» WORK INSTRUCTION:
Reproduce the rows below word for word, leaving out the pictures.
*** Begin section ***
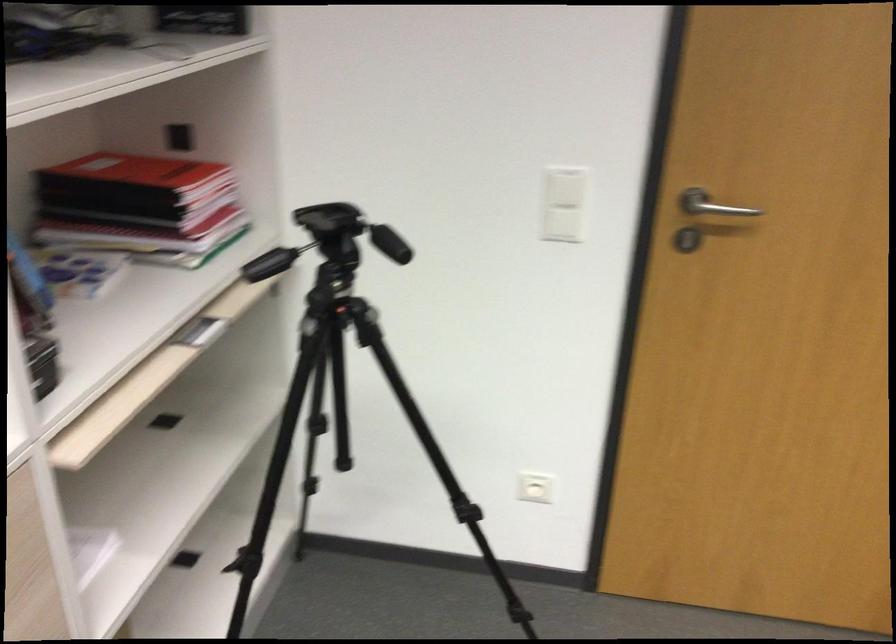
Where would you flip the tripod leg lock? Please return your answer as a coordinate pair (x, y).

(334, 313)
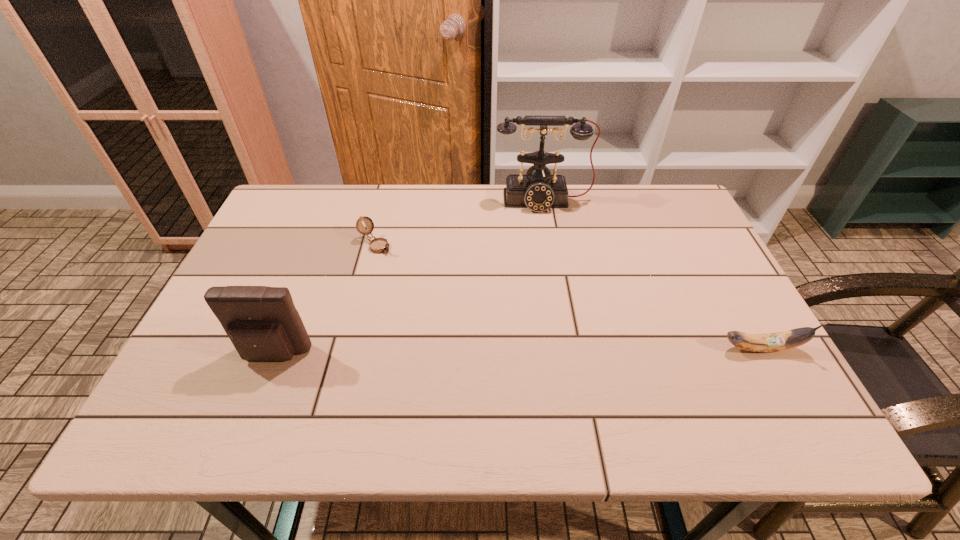
Identify the location of the third shortest object. (262, 322).

Identify the location of pouch. [262, 322].

This screenshot has height=540, width=960. Identify the location of the second shortest object. (785, 340).

At what (x,y) coordinates should I click in order to perform the action: click on the rightmost object. Please return your answer as a coordinate pair (x, y). The image size is (960, 540). Looking at the image, I should click on 785,340.

Find the location of a particular element. This screenshot has width=960, height=540. the tallest object is located at coordinates (538, 190).

Identify the location of telephone. (538, 190).

Where is `compass`? This screenshot has height=540, width=960. compass is located at coordinates (378, 245).

This screenshot has width=960, height=540. What are the coordinates of `the third nearest object` in the screenshot? It's located at (378, 245).

The width and height of the screenshot is (960, 540). What are the coordinates of `free space located on the dial of the tallest object` in the screenshot? It's located at (548, 237).

At what (x,y) coordinates should I click in order to perform the action: click on vacant area located 0.250m on the dial of the tallest object. Please return your answer as a coordinate pair (x, y). Looking at the image, I should click on (553, 271).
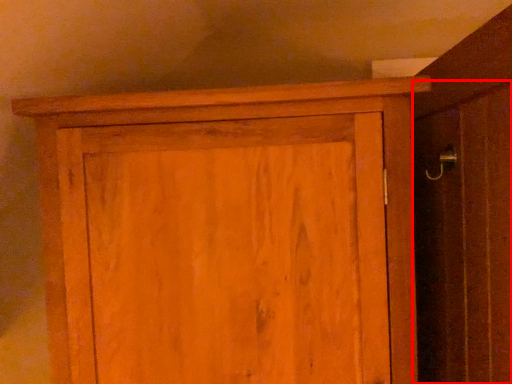
Question: In this image, where is screen door (annotated by the red box) located relative to cupboard?

Choices:
 (A) left
 (B) right

Answer: (B)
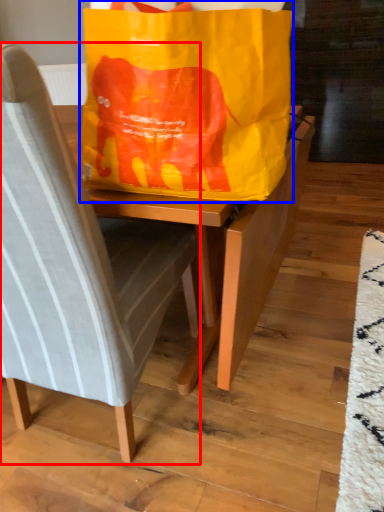
Question: Which of the following is the farthest to the observer, chair (highlighted by a red box) or grocery bag (highlighted by a blue box)?

Choices:
 (A) chair
 (B) grocery bag

Answer: (B)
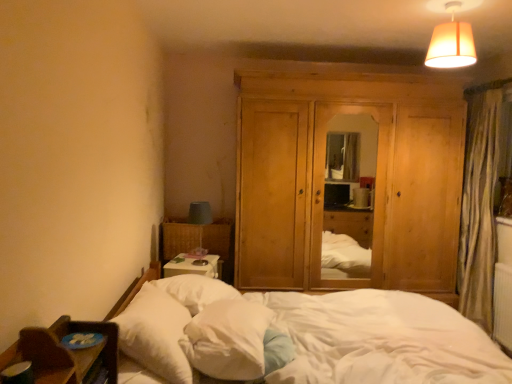
Question: In terms of height, does white soft pillow at lower left, which ranks as the second pillow in right-to-left order, look taller or shorter compared to white soft pillow at center, the second pillow when ordered from left to right?

Choices:
 (A) short
 (B) tall

Answer: (B)

Question: From the image's perspective, is white soft pillow at lower left, which ranks as the second pillow in right-to-left order, above or below white soft pillow at center, the first pillow when ordered from right to left?

Choices:
 (A) below
 (B) above

Answer: (B)

Question: Which object is the closest to the white soft bed at lower left?

Choices:
 (A) white soft pillow at center, the second pillow when ordered from left to right
 (B) matte beige lampshade at upper right
 (C) white soft pillow at lower left, which appears as the first pillow when viewed from the left
 (D) natural wood dresser at center

Answer: (A)

Question: Which object is the farthest from the matte beige lampshade at upper right?

Choices:
 (A) white soft bed at lower left
 (B) white soft pillow at center, the first pillow when ordered from right to left
 (C) white soft pillow at lower left, which appears as the first pillow when viewed from the left
 (D) natural wood dresser at center

Answer: (C)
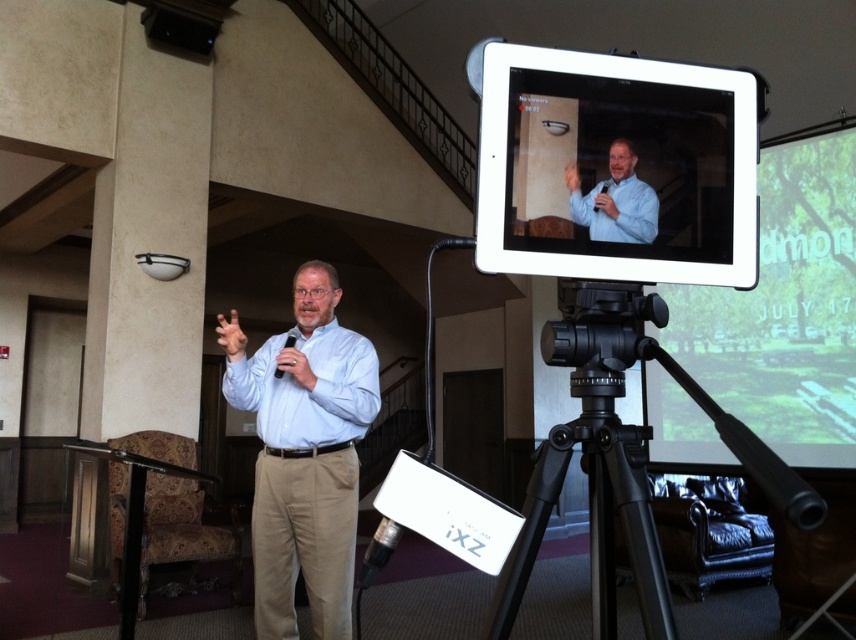
You are organizing a charity event and need to ensure that all participants have shirts of equal width. You notice the white matte dress shirt at center and the blue shirt at upper center in the image. Which shirt should you adjust to match the other in terms of width?

The white matte dress shirt at center has a larger width than the blue shirt at upper center. To make them equal, you should adjust the white matte dress shirt at center to be narrower or the blue shirt at upper center to be wider.

You are an event organizer who needs to position a new speaker stand to the left of the light blue shirt at center. Will the matte black tablet at upper right interfere with the speaker stand placement?

The matte black tablet at upper right is to the right of the light blue shirt at center, so placing the speaker stand to the left of the light blue shirt at center would not interfere with the tablet.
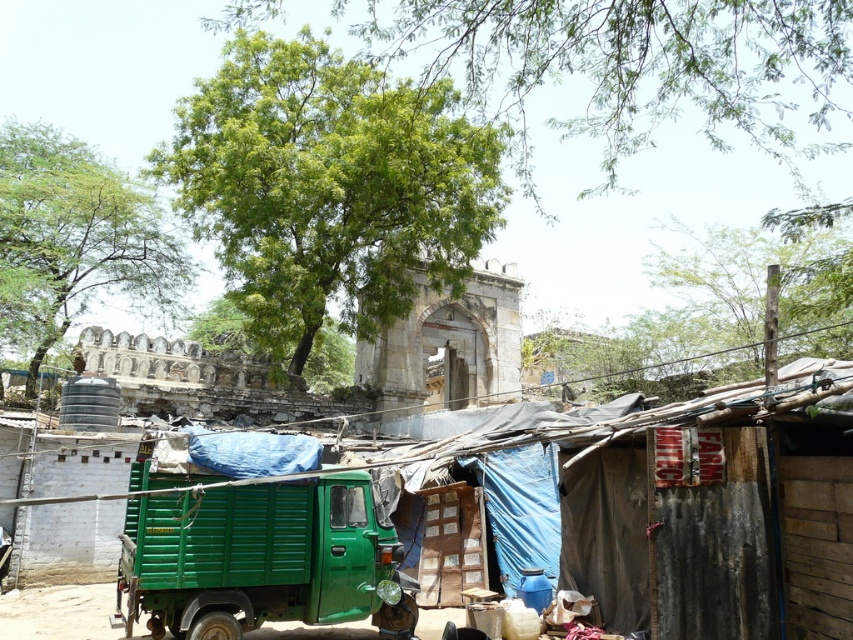
Question: Observing the image, what is the correct spatial positioning of green leafy tree at upper left in reference to green leafy tree at upper right?

Choices:
 (A) right
 (B) left

Answer: (B)

Question: Can you confirm if green leafy tree at upper center is smaller than green matte truck at center?

Choices:
 (A) no
 (B) yes

Answer: (A)

Question: Which point appears closest to the camera in this image?

Choices:
 (A) (434, 401)
 (B) (817, 260)
 (C) (102, 604)

Answer: (C)

Question: Is green leafy tree at center thinner than green matte truck at center?

Choices:
 (A) no
 (B) yes

Answer: (A)

Question: Which point appears closest to the camera in this image?

Choices:
 (A) (645, 10)
 (B) (62, 168)
 (C) (358, 195)
 (D) (3, 600)

Answer: (A)

Question: Among these points, which one is nearest to the camera?

Choices:
 (A) (363, 500)
 (B) (839, 211)
 (C) (39, 602)

Answer: (A)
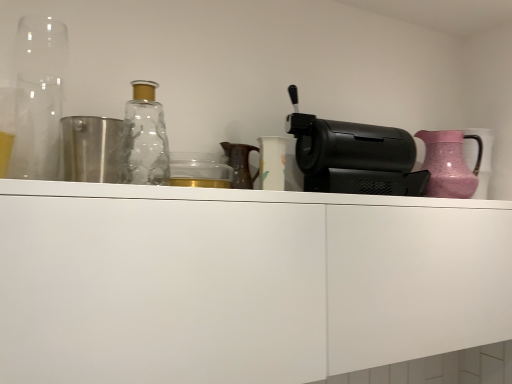
Question: From a real-world perspective, is transparent glass at left positioned above or below white matte cabinet at center?

Choices:
 (A) above
 (B) below

Answer: (A)

Question: From their relative heights in the image, would you say transparent glass at left is taller or shorter than white matte cabinet at center?

Choices:
 (A) short
 (B) tall

Answer: (A)

Question: Which is nearer to the black plastic coffee machine at right?

Choices:
 (A) transparent glass at left
 (B) transparent glass bottle at upper left
 (C) pink textured jug at right
 (D) white matte cabinet at center

Answer: (C)

Question: Which object is positioned farthest from the black plastic coffee machine at right?

Choices:
 (A) transparent glass bottle at upper left
 (B) white matte cabinet at center
 (C) transparent glass at left
 (D) pink textured jug at right

Answer: (C)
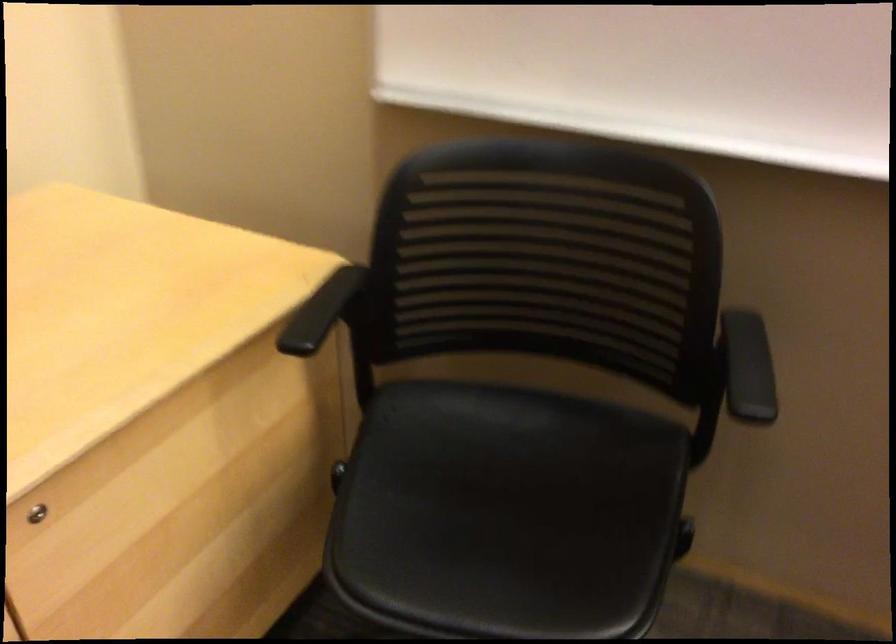
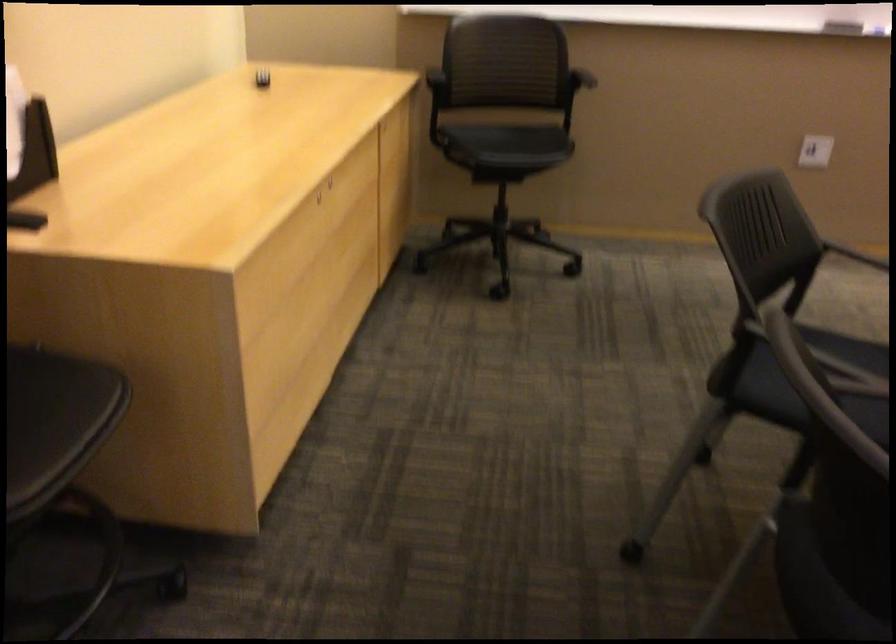
Locate, in the second image, the point that corresponds to [747,368] in the first image.

(589, 89)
*** End section ***
» RESPONSE TO THIS TASK:
Where would you flip the tripod leg lock? Please return your answer as a coordinate pair (x, y).

(334, 313)
Identify the location of the third shortest object. (262, 322).

Identify the location of pouch. [262, 322].

This screenshot has height=540, width=960. Identify the location of the second shortest object. (785, 340).

At what (x,y) coordinates should I click in order to perform the action: click on the rightmost object. Please return your answer as a coordinate pair (x, y). The image size is (960, 540). Looking at the image, I should click on 785,340.

Find the location of a particular element. This screenshot has width=960, height=540. the tallest object is located at coordinates (538, 190).

Identify the location of telephone. (538, 190).

Where is `compass`? This screenshot has height=540, width=960. compass is located at coordinates (378, 245).

This screenshot has width=960, height=540. What are the coordinates of `the third nearest object` in the screenshot? It's located at (378, 245).

The width and height of the screenshot is (960, 540). What are the coordinates of `free space located on the dial of the tallest object` in the screenshot? It's located at (548, 237).

At what (x,y) coordinates should I click in order to perform the action: click on vacant area located 0.250m on the dial of the tallest object. Please return your answer as a coordinate pair (x, y). Looking at the image, I should click on (553, 271).
Question: In this image, where is screen door (annotated by the red box) located relative to cupboard?

Choices:
 (A) left
 (B) right

Answer: (B)
Question: Which of the following is the farthest to the observer, chair (highlighted by a red box) or grocery bag (highlighted by a blue box)?

Choices:
 (A) chair
 (B) grocery bag

Answer: (B)
Question: In terms of height, does white soft pillow at lower left, which ranks as the second pillow in right-to-left order, look taller or shorter compared to white soft pillow at center, the second pillow when ordered from left to right?

Choices:
 (A) short
 (B) tall

Answer: (B)

Question: From the image's perspective, is white soft pillow at lower left, which ranks as the second pillow in right-to-left order, above or below white soft pillow at center, the first pillow when ordered from right to left?

Choices:
 (A) below
 (B) above

Answer: (B)

Question: Which object is the closest to the white soft bed at lower left?

Choices:
 (A) white soft pillow at center, the second pillow when ordered from left to right
 (B) matte beige lampshade at upper right
 (C) white soft pillow at lower left, which appears as the first pillow when viewed from the left
 (D) natural wood dresser at center

Answer: (A)

Question: Which object is the farthest from the matte beige lampshade at upper right?

Choices:
 (A) white soft bed at lower left
 (B) white soft pillow at center, the first pillow when ordered from right to left
 (C) white soft pillow at lower left, which appears as the first pillow when viewed from the left
 (D) natural wood dresser at center

Answer: (C)
You are organizing a charity event and need to ensure that all participants have shirts of equal width. You notice the white matte dress shirt at center and the blue shirt at upper center in the image. Which shirt should you adjust to match the other in terms of width?

The white matte dress shirt at center has a larger width than the blue shirt at upper center. To make them equal, you should adjust the white matte dress shirt at center to be narrower or the blue shirt at upper center to be wider.

You are an event organizer who needs to position a new speaker stand to the left of the light blue shirt at center. Will the matte black tablet at upper right interfere with the speaker stand placement?

The matte black tablet at upper right is to the right of the light blue shirt at center, so placing the speaker stand to the left of the light blue shirt at center would not interfere with the tablet.
Question: Observing the image, what is the correct spatial positioning of green leafy tree at upper left in reference to green leafy tree at upper right?

Choices:
 (A) right
 (B) left

Answer: (B)

Question: Can you confirm if green leafy tree at upper center is smaller than green matte truck at center?

Choices:
 (A) no
 (B) yes

Answer: (A)

Question: Which point appears closest to the camera in this image?

Choices:
 (A) (434, 401)
 (B) (817, 260)
 (C) (102, 604)

Answer: (C)

Question: Is green leafy tree at center thinner than green matte truck at center?

Choices:
 (A) no
 (B) yes

Answer: (A)

Question: Which point appears closest to the camera in this image?

Choices:
 (A) (645, 10)
 (B) (62, 168)
 (C) (358, 195)
 (D) (3, 600)

Answer: (A)

Question: Among these points, which one is nearest to the camera?

Choices:
 (A) (363, 500)
 (B) (839, 211)
 (C) (39, 602)

Answer: (A)
Question: From a real-world perspective, is transparent glass at left positioned above or below white matte cabinet at center?

Choices:
 (A) above
 (B) below

Answer: (A)

Question: From their relative heights in the image, would you say transparent glass at left is taller or shorter than white matte cabinet at center?

Choices:
 (A) short
 (B) tall

Answer: (A)

Question: Which is nearer to the black plastic coffee machine at right?

Choices:
 (A) transparent glass at left
 (B) transparent glass bottle at upper left
 (C) pink textured jug at right
 (D) white matte cabinet at center

Answer: (C)

Question: Which object is positioned farthest from the black plastic coffee machine at right?

Choices:
 (A) transparent glass bottle at upper left
 (B) white matte cabinet at center
 (C) transparent glass at left
 (D) pink textured jug at right

Answer: (C)
Locate, in the second image, the point that corresponds to [747,368] in the first image.

(589, 89)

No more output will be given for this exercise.